Work task
Please repeat the records exactly. The pictures are to be left out.

Input for this task
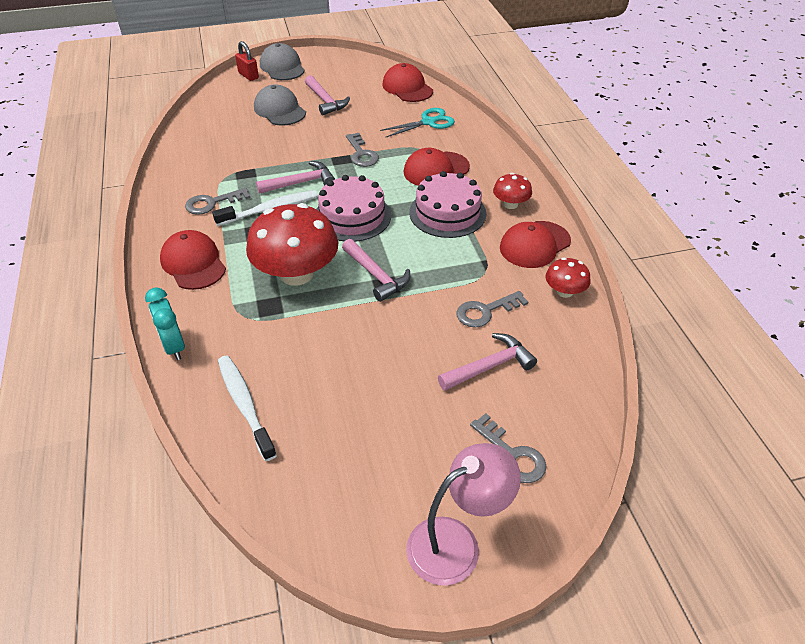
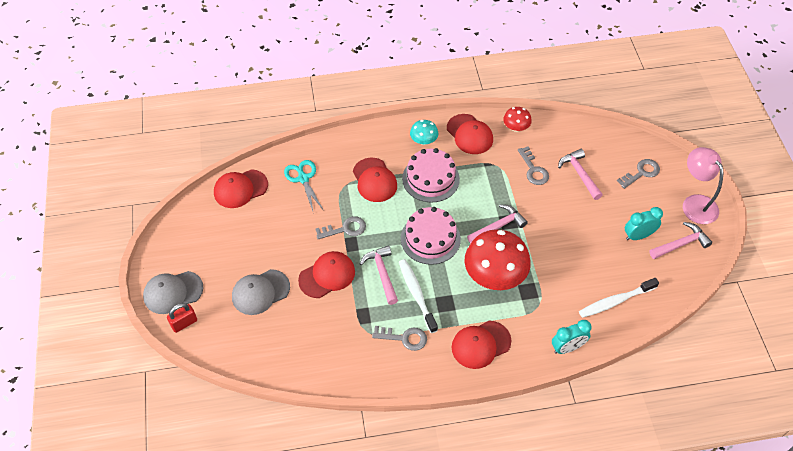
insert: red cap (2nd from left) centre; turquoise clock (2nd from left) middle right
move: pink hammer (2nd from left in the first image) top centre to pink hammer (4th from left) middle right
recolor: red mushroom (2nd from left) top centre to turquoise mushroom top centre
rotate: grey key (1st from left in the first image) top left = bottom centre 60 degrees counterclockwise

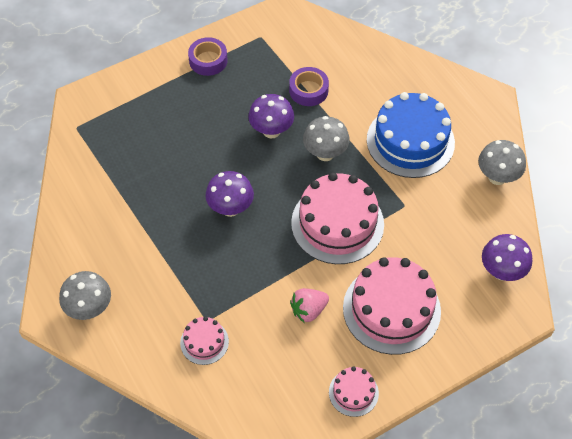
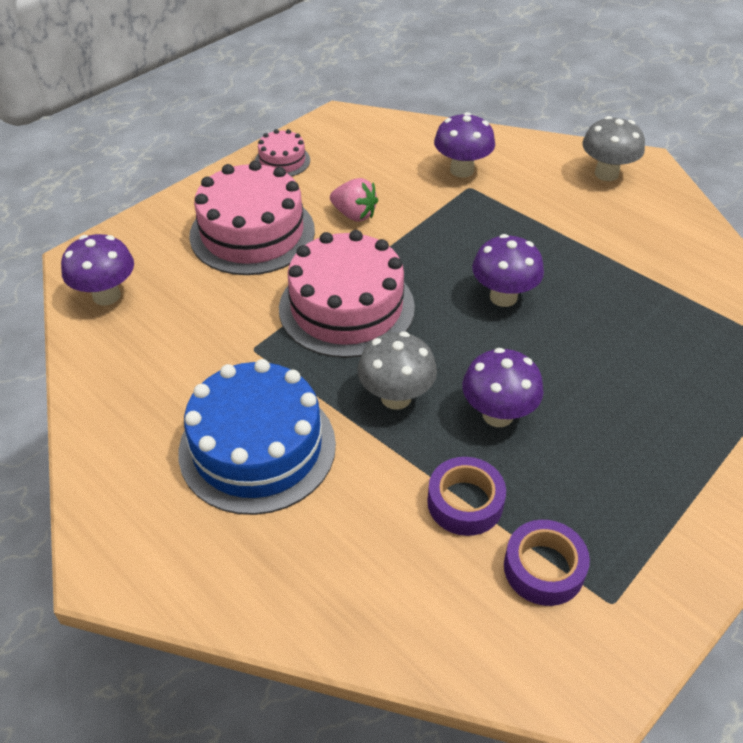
delete: grey mushroom (3rd from left) middle right
move: purple tape (1st from left in the first image) top centre to purple tape (2nd from left) bottom right
replace: pink cake (1st from left) bottom centre to purple mushroom (2nd from left) top centre
rotate: pink strawberry bottom centre = top centre 75 degrees clockwise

Written answer
insert: red cap (2nd from left) centre; turquoise clock (2nd from left) middle right
move: pink hammer (2nd from left in the first image) top centre to pink hammer (4th from left) middle right
recolor: red mushroom (2nd from left) top centre to turquoise mushroom top centre
rotate: grey key (1st from left in the first image) top left = bottom centre 60 degrees counterclockwise

delete: grey mushroom (3rd from left) middle right
move: purple tape (1st from left in the first image) top centre to purple tape (2nd from left) bottom right
replace: pink cake (1st from left) bottom centre to purple mushroom (2nd from left) top centre
rotate: pink strawberry bottom centre = top centre 75 degrees clockwise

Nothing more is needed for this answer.